[Aim of the exercise]: In the records below, begin at the line containing "blue brick C5:D8" and end at the line containing "lime brick J3:K3"; quote every line in that span exactly, including both boundary lines, and no others.

[Source records]:
....................

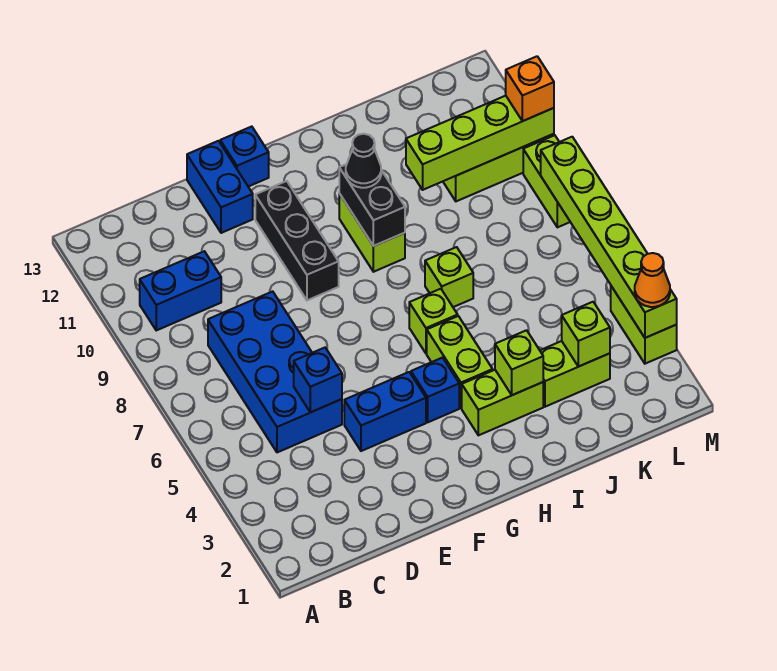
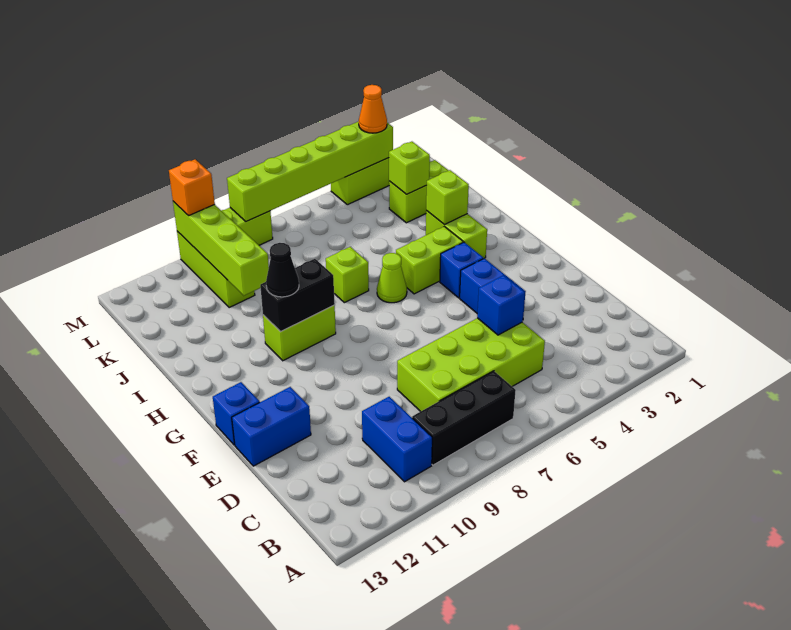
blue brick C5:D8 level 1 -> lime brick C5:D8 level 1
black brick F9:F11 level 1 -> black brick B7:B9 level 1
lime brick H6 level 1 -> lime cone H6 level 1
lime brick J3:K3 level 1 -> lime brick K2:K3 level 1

....................

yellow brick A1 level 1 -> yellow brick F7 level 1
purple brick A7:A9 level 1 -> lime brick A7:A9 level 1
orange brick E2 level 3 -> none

....................

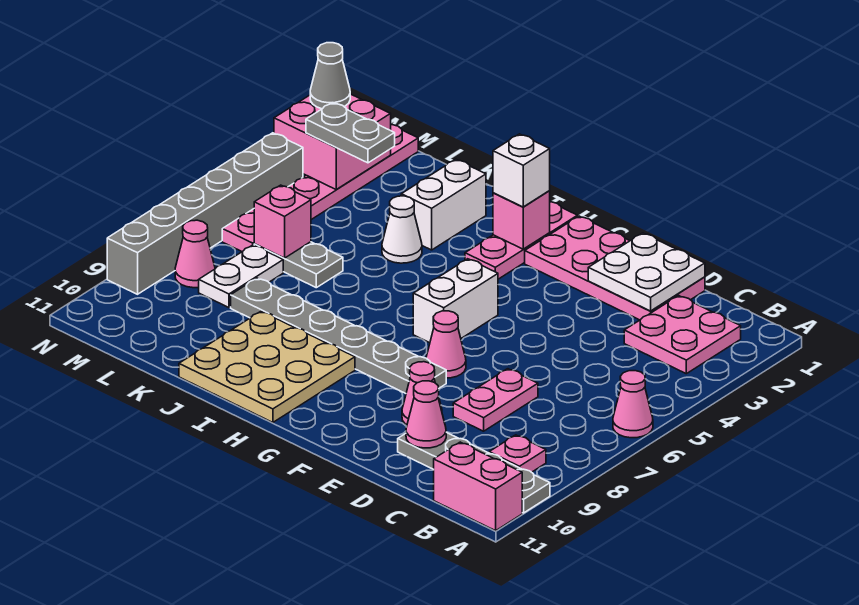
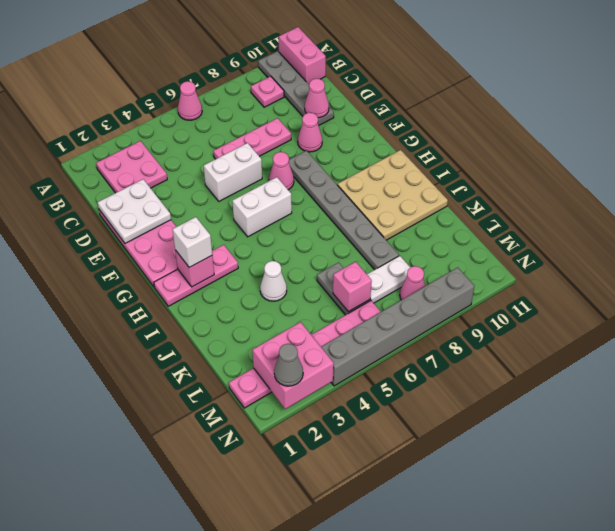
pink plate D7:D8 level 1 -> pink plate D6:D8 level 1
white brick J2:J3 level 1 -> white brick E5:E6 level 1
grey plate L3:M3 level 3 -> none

....................

[Response box]:
blue brick C5:D8 level 1 -> lime brick C5:D8 level 1
black brick F9:F11 level 1 -> black brick B7:B9 level 1
lime brick H6 level 1 -> lime cone H6 level 1
lime brick J3:K3 level 1 -> lime brick K2:K3 level 1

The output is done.